= PROBLEM REQUIREMENTS =
Pick out the lines below that include the string "objects".

** PROVIDED DATA follows **

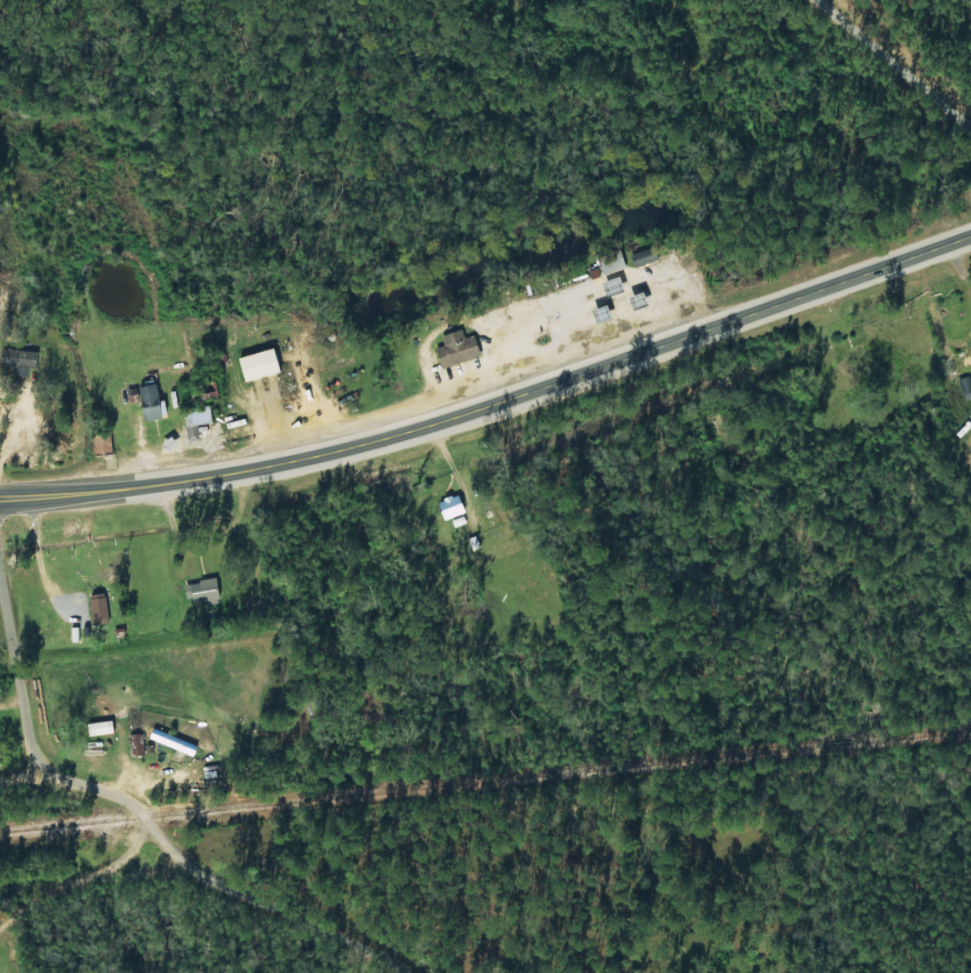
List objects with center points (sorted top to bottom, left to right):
road: (884, 71)
building: (643, 256)
building: (610, 262)
building: (457, 348)
building: (19, 359)
building: (260, 364)
building: (965, 386)
building: (133, 394)
building: (151, 402)
road: (495, 409)
building: (197, 420)
building: (452, 506)
building: (474, 542)
building: (202, 590)
building: (99, 608)
road: (20, 687)
building: (101, 727)
building: (173, 741)
building: (136, 744)
railway: (485, 781)
road: (73, 785)
road: (202, 920)
road: (187, 943)

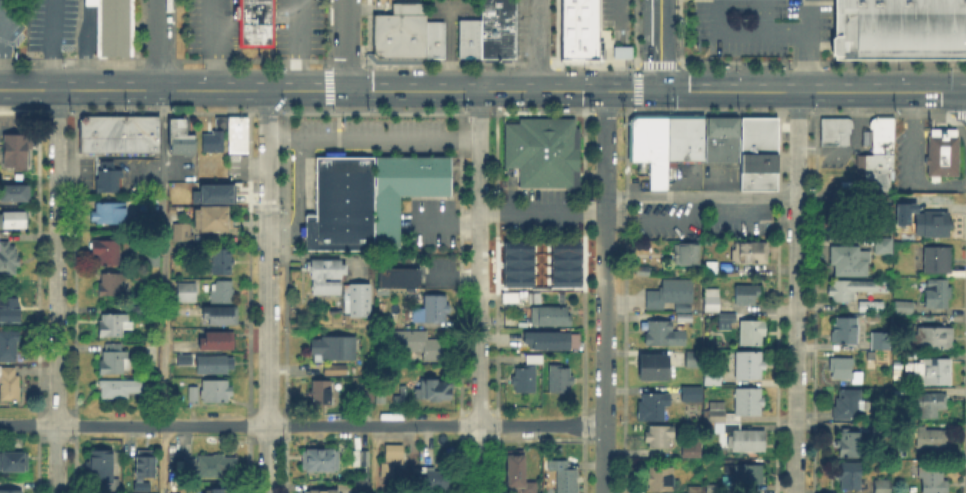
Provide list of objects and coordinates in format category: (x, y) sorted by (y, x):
road: (1, 11)
road: (624, 13)
road: (767, 17)
road: (812, 17)
building: (254, 24)
building: (115, 27)
building: (577, 29)
building: (900, 31)
road: (728, 33)
building: (490, 34)
road: (789, 34)
building: (407, 37)
road: (89, 44)
road: (157, 44)
road: (3, 45)
road: (54, 45)
road: (218, 45)
road: (302, 45)
road: (346, 45)
road: (537, 45)
road: (661, 45)
building: (620, 51)
road: (811, 63)
road: (330, 91)
traffic signals: (661, 91)
road: (729, 91)
road: (804, 92)
road: (862, 92)
road: (940, 92)
road: (638, 101)
road: (537, 112)
road: (604, 112)
road: (701, 112)
road: (788, 112)
road: (487, 113)
building: (837, 133)
building: (117, 134)
building: (238, 137)
building: (180, 138)
building: (684, 138)
building: (720, 138)
road: (374, 141)
road: (162, 142)
building: (214, 143)
building: (649, 147)
building: (15, 151)
building: (542, 151)
building: (756, 152)
building: (944, 155)
building: (879, 159)
road: (914, 162)
building: (108, 177)
building: (402, 188)
building: (212, 192)
building: (15, 193)
road: (743, 195)
road: (297, 196)
building: (341, 206)
building: (169, 209)
road: (542, 212)
building: (109, 213)
building: (901, 214)
building: (12, 219)
building: (212, 219)
road: (445, 220)
building: (932, 225)
building: (183, 233)
building: (884, 247)
building: (107, 251)
building: (750, 254)
building: (685, 255)
building: (8, 258)
building: (939, 260)
building: (221, 262)
building: (849, 262)
building: (551, 270)
building: (641, 272)
building: (960, 276)
building: (326, 277)
building: (400, 280)
building: (111, 283)
building: (511, 283)
road: (57, 291)
road: (605, 291)
building: (849, 291)
road: (268, 292)
road: (479, 292)
road: (796, 292)
building: (186, 293)
building: (221, 293)
building: (937, 294)
building: (672, 296)
building: (747, 296)
building: (510, 298)
building: (535, 300)
building: (357, 301)
building: (712, 301)
building: (871, 307)
building: (10, 308)
building: (904, 308)
building: (436, 310)
building: (140, 312)
building: (548, 316)
building: (220, 317)
building: (684, 318)
building: (728, 320)
building: (115, 324)
building: (845, 332)
building: (751, 333)
building: (663, 335)
building: (550, 339)
building: (931, 341)
building: (218, 342)
road: (164, 344)
building: (881, 344)
building: (418, 345)
building: (8, 346)
building: (326, 349)
building: (114, 360)
building: (534, 360)
building: (694, 361)
building: (208, 365)
building: (746, 367)
building: (655, 369)
building: (842, 370)
building: (336, 371)
building: (934, 375)
building: (712, 376)
building: (557, 378)
building: (524, 381)
building: (10, 382)
building: (125, 388)
building: (434, 390)
building: (216, 391)
building: (899, 393)
building: (321, 394)
building: (194, 395)
building: (692, 395)
building: (369, 396)
building: (930, 404)
building: (847, 406)
building: (653, 407)
road: (582, 418)
building: (723, 420)
road: (302, 425)
building: (659, 436)
building: (931, 440)
building: (848, 445)
building: (689, 447)
building: (697, 456)
building: (392, 458)
road: (372, 459)
building: (362, 460)
building: (14, 461)
building: (320, 461)
building: (142, 462)
building: (101, 465)
building: (211, 466)
building: (516, 472)
building: (743, 475)
building: (563, 477)
building: (849, 477)
building: (660, 479)
building: (435, 480)
building: (932, 480)
building: (137, 486)
building: (883, 487)
building: (363, 488)
building: (531, 488)
building: (11, 490)
building: (696, 490)
building: (218, 491)
building: (322, 492)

** End of PROVIDED DATA **

= RESULT OF THIS EXERCISE =
List objects with center points (sorted top to bottom, left to right):
Provide list of objects and coordinates in format category: (x, y) sorted by (y, x):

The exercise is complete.